Problem
Would you please copy only the lines from the line that contains "JP4 pin 2: n28 -> DGND" to the end of the data below, exactly, leaving every picture out?

*** Opening Dataset records ***

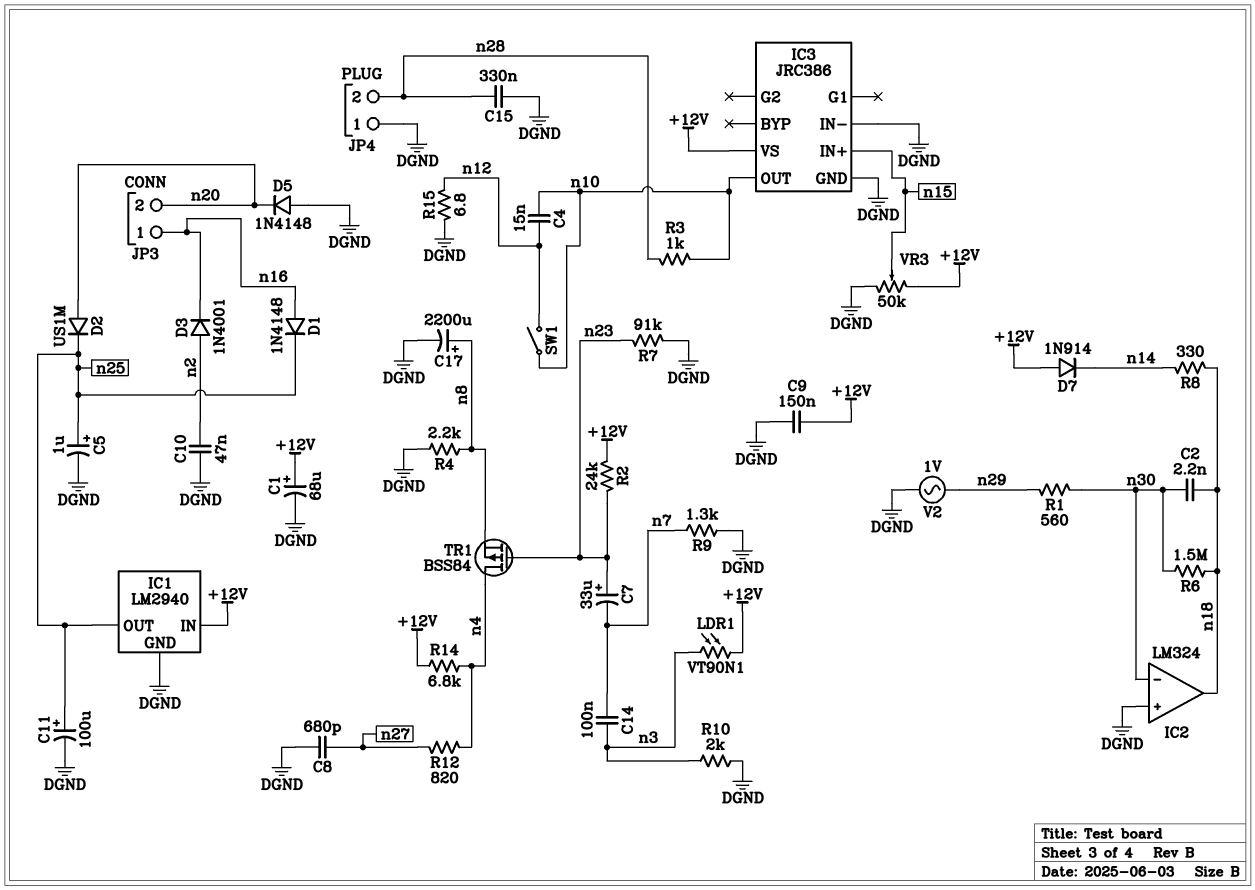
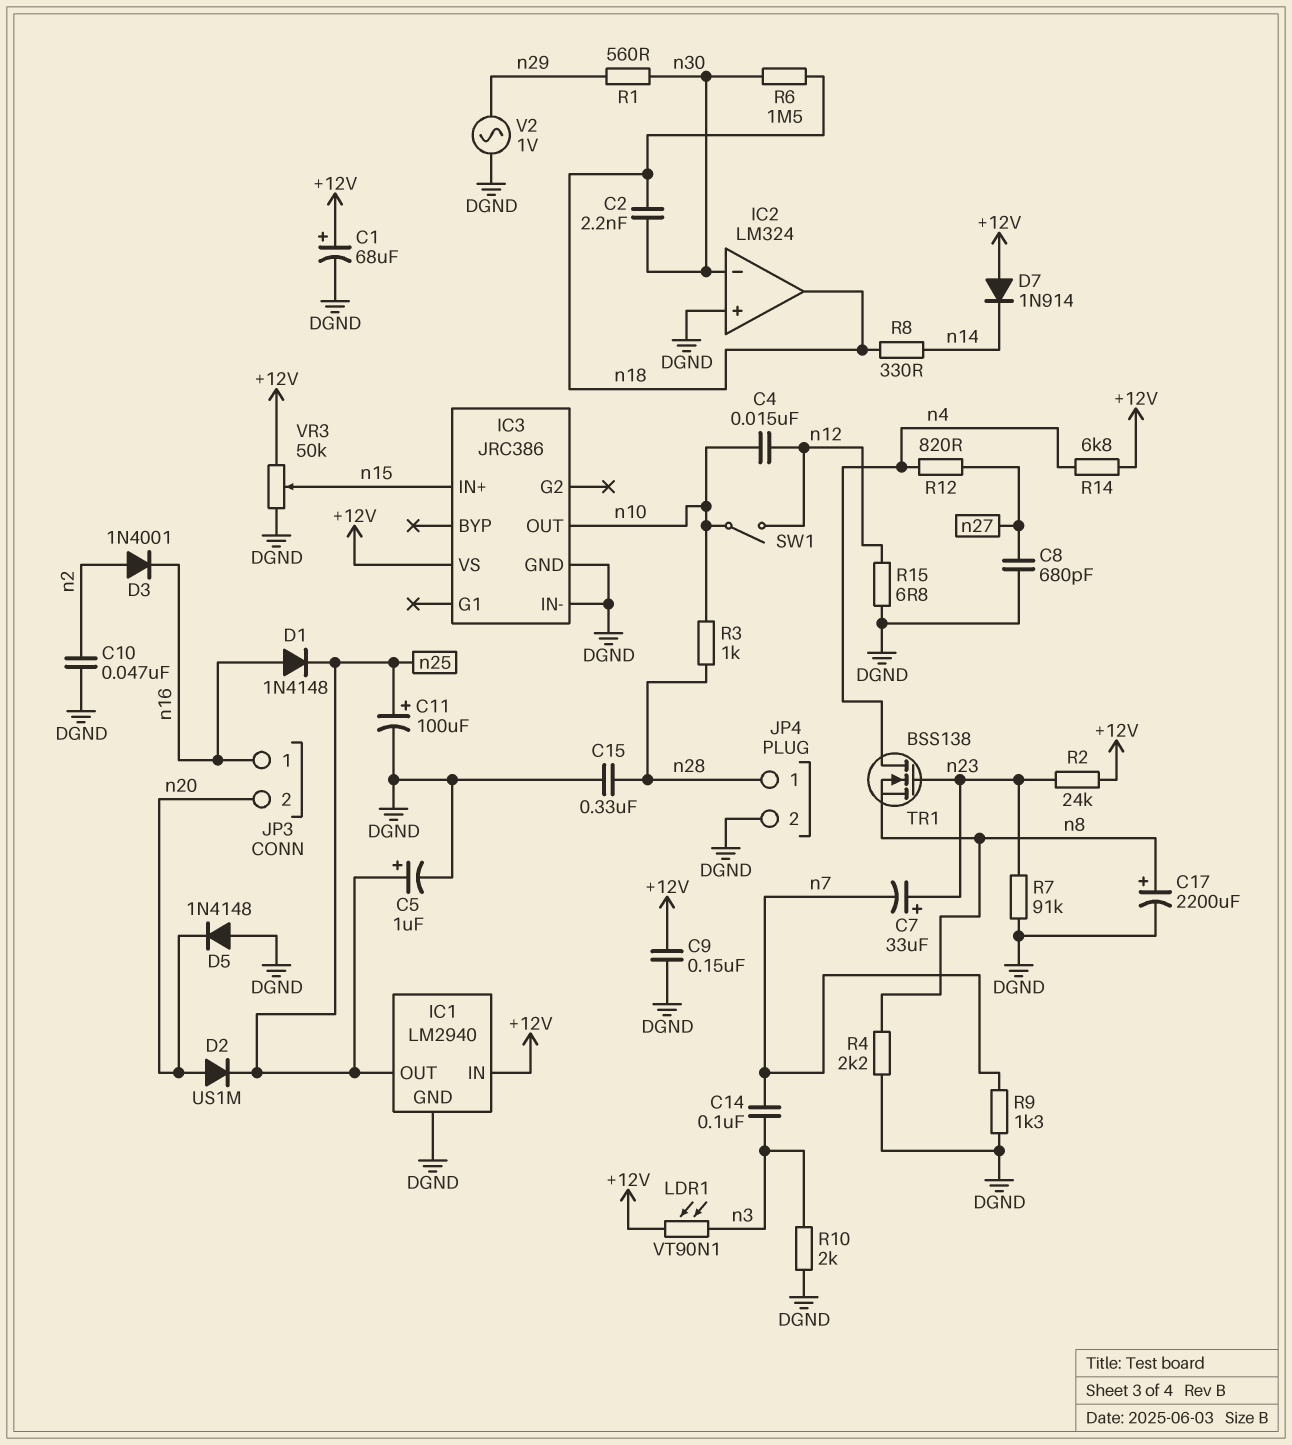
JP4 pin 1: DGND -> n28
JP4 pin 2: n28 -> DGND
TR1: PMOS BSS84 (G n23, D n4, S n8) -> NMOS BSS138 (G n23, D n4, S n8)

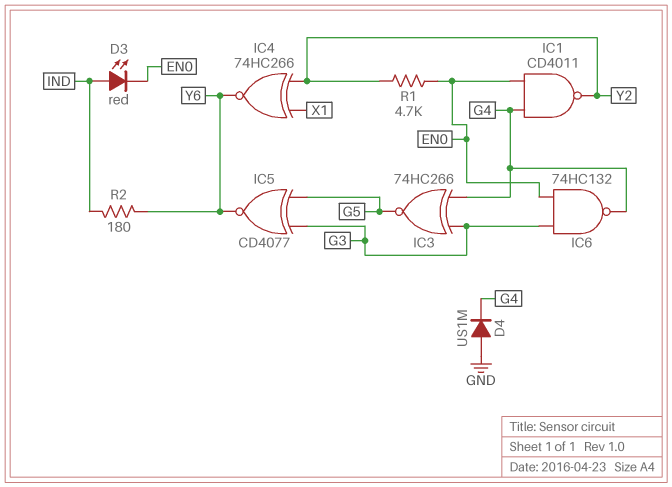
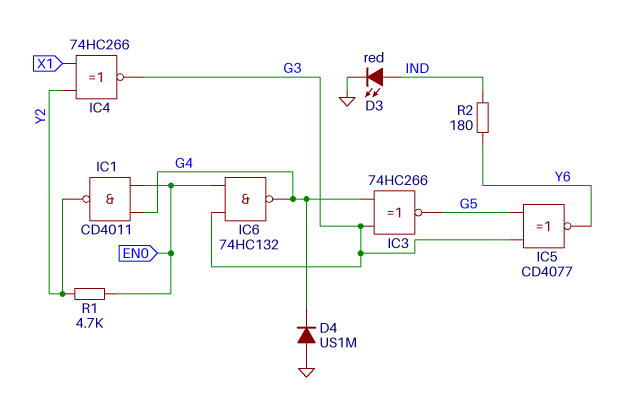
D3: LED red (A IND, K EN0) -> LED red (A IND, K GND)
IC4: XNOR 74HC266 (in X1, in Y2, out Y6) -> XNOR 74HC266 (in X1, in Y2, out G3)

*** Closing Dataset records ***

Response area
JP4 pin 2: n28 -> DGND
TR1: PMOS BSS84 (G n23, D n4, S n8) -> NMOS BSS138 (G n23, D n4, S n8)

D3: LED red (A IND, K EN0) -> LED red (A IND, K GND)
IC4: XNOR 74HC266 (in X1, in Y2, out Y6) -> XNOR 74HC266 (in X1, in Y2, out G3)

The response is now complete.